- [Work required] Rewrite every one of the items below with each "smooth concrete path" changed to "gray paved walkway". Keep everything else the same.
============
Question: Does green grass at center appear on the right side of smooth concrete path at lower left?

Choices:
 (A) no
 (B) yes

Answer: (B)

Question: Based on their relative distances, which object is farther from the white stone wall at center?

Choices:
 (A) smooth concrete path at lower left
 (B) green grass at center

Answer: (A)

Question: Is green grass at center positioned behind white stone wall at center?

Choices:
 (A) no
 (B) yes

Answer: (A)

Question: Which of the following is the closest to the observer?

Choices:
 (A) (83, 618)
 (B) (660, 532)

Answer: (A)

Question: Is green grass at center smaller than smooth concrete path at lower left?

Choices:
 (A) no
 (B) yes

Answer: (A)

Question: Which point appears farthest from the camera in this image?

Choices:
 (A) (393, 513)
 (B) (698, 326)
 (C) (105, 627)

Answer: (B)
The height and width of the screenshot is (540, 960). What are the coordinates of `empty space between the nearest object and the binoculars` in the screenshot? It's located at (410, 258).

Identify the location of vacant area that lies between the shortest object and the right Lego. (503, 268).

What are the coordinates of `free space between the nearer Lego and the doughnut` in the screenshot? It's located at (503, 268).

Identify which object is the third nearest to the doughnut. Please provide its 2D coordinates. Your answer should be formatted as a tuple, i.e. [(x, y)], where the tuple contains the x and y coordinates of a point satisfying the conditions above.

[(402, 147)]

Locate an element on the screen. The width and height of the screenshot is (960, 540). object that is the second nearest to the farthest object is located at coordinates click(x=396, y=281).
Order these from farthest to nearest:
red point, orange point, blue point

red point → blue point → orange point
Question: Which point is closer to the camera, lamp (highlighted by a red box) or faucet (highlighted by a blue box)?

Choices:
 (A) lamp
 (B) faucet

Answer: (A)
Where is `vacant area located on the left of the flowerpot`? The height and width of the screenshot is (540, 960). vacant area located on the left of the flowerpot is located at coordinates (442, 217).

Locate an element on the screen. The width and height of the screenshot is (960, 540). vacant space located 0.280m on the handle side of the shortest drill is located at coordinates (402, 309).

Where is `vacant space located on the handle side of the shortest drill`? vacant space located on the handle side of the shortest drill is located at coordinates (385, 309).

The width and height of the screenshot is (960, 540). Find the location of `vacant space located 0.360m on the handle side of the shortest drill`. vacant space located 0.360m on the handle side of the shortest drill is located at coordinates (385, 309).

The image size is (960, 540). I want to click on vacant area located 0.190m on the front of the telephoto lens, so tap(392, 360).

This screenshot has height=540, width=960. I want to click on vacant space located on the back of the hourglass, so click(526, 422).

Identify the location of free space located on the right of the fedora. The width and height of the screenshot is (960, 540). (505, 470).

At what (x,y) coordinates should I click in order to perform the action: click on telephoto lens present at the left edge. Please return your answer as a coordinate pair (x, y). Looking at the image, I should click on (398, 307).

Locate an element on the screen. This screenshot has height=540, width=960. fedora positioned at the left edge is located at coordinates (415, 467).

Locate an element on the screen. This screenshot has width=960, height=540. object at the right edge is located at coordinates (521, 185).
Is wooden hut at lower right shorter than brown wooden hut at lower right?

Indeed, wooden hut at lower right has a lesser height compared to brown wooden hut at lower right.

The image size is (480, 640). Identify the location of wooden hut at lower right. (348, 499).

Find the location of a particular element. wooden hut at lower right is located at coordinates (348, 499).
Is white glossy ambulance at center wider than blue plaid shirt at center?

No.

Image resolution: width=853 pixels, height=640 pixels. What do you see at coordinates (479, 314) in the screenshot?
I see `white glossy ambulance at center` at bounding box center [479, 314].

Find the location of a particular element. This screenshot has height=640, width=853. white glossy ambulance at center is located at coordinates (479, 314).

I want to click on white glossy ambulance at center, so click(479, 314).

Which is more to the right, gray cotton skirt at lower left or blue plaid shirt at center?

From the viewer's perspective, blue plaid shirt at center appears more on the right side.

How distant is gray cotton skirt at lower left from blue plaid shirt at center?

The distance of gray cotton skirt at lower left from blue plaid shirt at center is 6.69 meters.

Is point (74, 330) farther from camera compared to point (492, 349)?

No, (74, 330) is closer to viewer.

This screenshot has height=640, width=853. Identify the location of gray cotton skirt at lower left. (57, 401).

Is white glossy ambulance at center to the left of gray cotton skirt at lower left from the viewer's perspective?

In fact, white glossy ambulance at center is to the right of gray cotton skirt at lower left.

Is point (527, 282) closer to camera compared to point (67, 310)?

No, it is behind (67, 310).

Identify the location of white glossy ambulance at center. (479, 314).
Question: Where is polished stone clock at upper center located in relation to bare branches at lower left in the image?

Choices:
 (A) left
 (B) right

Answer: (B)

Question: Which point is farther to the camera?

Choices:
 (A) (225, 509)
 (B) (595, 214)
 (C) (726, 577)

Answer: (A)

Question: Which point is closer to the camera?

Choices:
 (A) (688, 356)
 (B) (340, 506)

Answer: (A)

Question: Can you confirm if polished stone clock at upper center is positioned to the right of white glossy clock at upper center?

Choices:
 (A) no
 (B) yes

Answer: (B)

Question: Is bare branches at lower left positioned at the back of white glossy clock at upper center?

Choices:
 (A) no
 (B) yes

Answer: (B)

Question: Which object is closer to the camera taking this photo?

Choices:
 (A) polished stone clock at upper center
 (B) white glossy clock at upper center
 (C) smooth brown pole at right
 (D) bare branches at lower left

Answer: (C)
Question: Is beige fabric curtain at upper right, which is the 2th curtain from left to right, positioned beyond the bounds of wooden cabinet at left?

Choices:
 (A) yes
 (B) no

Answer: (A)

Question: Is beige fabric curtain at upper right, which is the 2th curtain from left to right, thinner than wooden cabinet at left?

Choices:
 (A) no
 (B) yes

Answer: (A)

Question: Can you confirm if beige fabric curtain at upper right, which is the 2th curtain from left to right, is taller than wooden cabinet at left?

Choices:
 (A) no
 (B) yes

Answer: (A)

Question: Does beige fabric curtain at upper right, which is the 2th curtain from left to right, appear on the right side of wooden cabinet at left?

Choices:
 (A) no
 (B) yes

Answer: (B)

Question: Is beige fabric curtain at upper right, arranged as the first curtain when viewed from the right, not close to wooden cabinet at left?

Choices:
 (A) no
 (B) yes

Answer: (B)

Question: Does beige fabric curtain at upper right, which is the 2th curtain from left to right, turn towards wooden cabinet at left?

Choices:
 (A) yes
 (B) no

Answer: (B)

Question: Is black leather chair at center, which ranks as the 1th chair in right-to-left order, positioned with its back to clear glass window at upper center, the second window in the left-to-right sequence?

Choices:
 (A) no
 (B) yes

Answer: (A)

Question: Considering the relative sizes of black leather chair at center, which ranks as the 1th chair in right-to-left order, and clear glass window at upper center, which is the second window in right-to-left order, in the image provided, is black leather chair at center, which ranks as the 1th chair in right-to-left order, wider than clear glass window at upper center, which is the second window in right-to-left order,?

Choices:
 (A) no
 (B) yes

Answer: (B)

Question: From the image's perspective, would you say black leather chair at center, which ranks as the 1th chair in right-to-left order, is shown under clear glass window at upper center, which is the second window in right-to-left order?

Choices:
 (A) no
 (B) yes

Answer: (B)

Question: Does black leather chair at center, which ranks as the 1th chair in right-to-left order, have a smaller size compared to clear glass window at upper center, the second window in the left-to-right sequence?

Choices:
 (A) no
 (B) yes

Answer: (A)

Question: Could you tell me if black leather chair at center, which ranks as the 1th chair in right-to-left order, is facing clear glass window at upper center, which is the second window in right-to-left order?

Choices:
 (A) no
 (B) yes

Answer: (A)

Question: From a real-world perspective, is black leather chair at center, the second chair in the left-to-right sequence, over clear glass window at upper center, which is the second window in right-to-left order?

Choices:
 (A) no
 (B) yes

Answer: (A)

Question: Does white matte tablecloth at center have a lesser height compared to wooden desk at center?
============
- [Task solution]
Question: Does green grass at center appear on the right side of gray paved walkway at lower left?

Choices:
 (A) no
 (B) yes

Answer: (B)

Question: Based on their relative distances, which object is farther from the white stone wall at center?

Choices:
 (A) gray paved walkway at lower left
 (B) green grass at center

Answer: (A)

Question: Is green grass at center positioned behind white stone wall at center?

Choices:
 (A) no
 (B) yes

Answer: (A)

Question: Which of the following is the closest to the observer?

Choices:
 (A) (83, 618)
 (B) (660, 532)

Answer: (A)

Question: Is green grass at center smaller than gray paved walkway at lower left?

Choices:
 (A) no
 (B) yes

Answer: (A)

Question: Which point appears farthest from the camera in this image?

Choices:
 (A) (393, 513)
 (B) (698, 326)
 (C) (105, 627)

Answer: (B)
The height and width of the screenshot is (540, 960). What are the coordinates of `empty space between the nearest object and the binoculars` in the screenshot? It's located at (410, 258).

Identify the location of vacant area that lies between the shortest object and the right Lego. (503, 268).

What are the coordinates of `free space between the nearer Lego and the doughnut` in the screenshot? It's located at (503, 268).

Identify which object is the third nearest to the doughnut. Please provide its 2D coordinates. Your answer should be formatted as a tuple, i.e. [(x, y)], where the tuple contains the x and y coordinates of a point satisfying the conditions above.

[(402, 147)]

Locate an element on the screen. The width and height of the screenshot is (960, 540). object that is the second nearest to the farthest object is located at coordinates click(x=396, y=281).
Order these from farthest to nearest:
red point, orange point, blue point

red point → blue point → orange point
Question: Which point is closer to the camera, lamp (highlighted by a red box) or faucet (highlighted by a blue box)?

Choices:
 (A) lamp
 (B) faucet

Answer: (A)
Where is `vacant area located on the left of the flowerpot`? The height and width of the screenshot is (540, 960). vacant area located on the left of the flowerpot is located at coordinates (442, 217).

Locate an element on the screen. The width and height of the screenshot is (960, 540). vacant space located 0.280m on the handle side of the shortest drill is located at coordinates (402, 309).

Where is `vacant space located on the handle side of the shortest drill`? vacant space located on the handle side of the shortest drill is located at coordinates (385, 309).

The width and height of the screenshot is (960, 540). Find the location of `vacant space located 0.360m on the handle side of the shortest drill`. vacant space located 0.360m on the handle side of the shortest drill is located at coordinates (385, 309).

The image size is (960, 540). I want to click on vacant area located 0.190m on the front of the telephoto lens, so tap(392, 360).

This screenshot has height=540, width=960. I want to click on vacant space located on the back of the hourglass, so click(526, 422).

Identify the location of free space located on the right of the fedora. The width and height of the screenshot is (960, 540). (505, 470).

At what (x,y) coordinates should I click in order to perform the action: click on telephoto lens present at the left edge. Please return your answer as a coordinate pair (x, y). Looking at the image, I should click on (398, 307).

Locate an element on the screen. This screenshot has height=540, width=960. fedora positioned at the left edge is located at coordinates (415, 467).

Locate an element on the screen. This screenshot has width=960, height=540. object at the right edge is located at coordinates (521, 185).
Is wooden hut at lower right shorter than brown wooden hut at lower right?

Indeed, wooden hut at lower right has a lesser height compared to brown wooden hut at lower right.

The image size is (480, 640). Identify the location of wooden hut at lower right. (348, 499).

Find the location of a particular element. wooden hut at lower right is located at coordinates (348, 499).
Is white glossy ambulance at center wider than blue plaid shirt at center?

No.

Image resolution: width=853 pixels, height=640 pixels. What do you see at coordinates (479, 314) in the screenshot?
I see `white glossy ambulance at center` at bounding box center [479, 314].

Find the location of a particular element. This screenshot has height=640, width=853. white glossy ambulance at center is located at coordinates (479, 314).

I want to click on white glossy ambulance at center, so click(479, 314).

Which is more to the right, gray cotton skirt at lower left or blue plaid shirt at center?

From the viewer's perspective, blue plaid shirt at center appears more on the right side.

How distant is gray cotton skirt at lower left from blue plaid shirt at center?

The distance of gray cotton skirt at lower left from blue plaid shirt at center is 6.69 meters.

Is point (74, 330) farther from camera compared to point (492, 349)?

No, (74, 330) is closer to viewer.

This screenshot has height=640, width=853. Identify the location of gray cotton skirt at lower left. (57, 401).

Is white glossy ambulance at center to the left of gray cotton skirt at lower left from the viewer's perspective?

In fact, white glossy ambulance at center is to the right of gray cotton skirt at lower left.

Is point (527, 282) closer to camera compared to point (67, 310)?

No, it is behind (67, 310).

Identify the location of white glossy ambulance at center. (479, 314).
Question: Where is polished stone clock at upper center located in relation to bare branches at lower left in the image?

Choices:
 (A) left
 (B) right

Answer: (B)

Question: Which point is farther to the camera?

Choices:
 (A) (225, 509)
 (B) (595, 214)
 (C) (726, 577)

Answer: (A)

Question: Which point is closer to the camera?

Choices:
 (A) (688, 356)
 (B) (340, 506)

Answer: (A)

Question: Can you confirm if polished stone clock at upper center is positioned to the right of white glossy clock at upper center?

Choices:
 (A) no
 (B) yes

Answer: (B)

Question: Is bare branches at lower left positioned at the back of white glossy clock at upper center?

Choices:
 (A) no
 (B) yes

Answer: (B)

Question: Which object is closer to the camera taking this photo?

Choices:
 (A) polished stone clock at upper center
 (B) white glossy clock at upper center
 (C) smooth brown pole at right
 (D) bare branches at lower left

Answer: (C)
Question: Is beige fabric curtain at upper right, which is the 2th curtain from left to right, positioned beyond the bounds of wooden cabinet at left?

Choices:
 (A) yes
 (B) no

Answer: (A)

Question: Is beige fabric curtain at upper right, which is the 2th curtain from left to right, thinner than wooden cabinet at left?

Choices:
 (A) no
 (B) yes

Answer: (A)

Question: Can you confirm if beige fabric curtain at upper right, which is the 2th curtain from left to right, is taller than wooden cabinet at left?

Choices:
 (A) no
 (B) yes

Answer: (A)

Question: Does beige fabric curtain at upper right, which is the 2th curtain from left to right, appear on the right side of wooden cabinet at left?

Choices:
 (A) no
 (B) yes

Answer: (B)

Question: Is beige fabric curtain at upper right, arranged as the first curtain when viewed from the right, not close to wooden cabinet at left?

Choices:
 (A) no
 (B) yes

Answer: (B)

Question: Does beige fabric curtain at upper right, which is the 2th curtain from left to right, turn towards wooden cabinet at left?

Choices:
 (A) yes
 (B) no

Answer: (B)

Question: Is black leather chair at center, which ranks as the 1th chair in right-to-left order, positioned with its back to clear glass window at upper center, the second window in the left-to-right sequence?

Choices:
 (A) no
 (B) yes

Answer: (A)

Question: Considering the relative sizes of black leather chair at center, which ranks as the 1th chair in right-to-left order, and clear glass window at upper center, which is the second window in right-to-left order, in the image provided, is black leather chair at center, which ranks as the 1th chair in right-to-left order, wider than clear glass window at upper center, which is the second window in right-to-left order,?

Choices:
 (A) no
 (B) yes

Answer: (B)

Question: From the image's perspective, would you say black leather chair at center, which ranks as the 1th chair in right-to-left order, is shown under clear glass window at upper center, which is the second window in right-to-left order?

Choices:
 (A) no
 (B) yes

Answer: (B)

Question: Does black leather chair at center, which ranks as the 1th chair in right-to-left order, have a smaller size compared to clear glass window at upper center, the second window in the left-to-right sequence?

Choices:
 (A) no
 (B) yes

Answer: (A)

Question: Could you tell me if black leather chair at center, which ranks as the 1th chair in right-to-left order, is facing clear glass window at upper center, which is the second window in right-to-left order?

Choices:
 (A) no
 (B) yes

Answer: (A)

Question: From a real-world perspective, is black leather chair at center, the second chair in the left-to-right sequence, over clear glass window at upper center, which is the second window in right-to-left order?

Choices:
 (A) no
 (B) yes

Answer: (A)

Question: Does white matte tablecloth at center have a lesser height compared to wooden desk at center?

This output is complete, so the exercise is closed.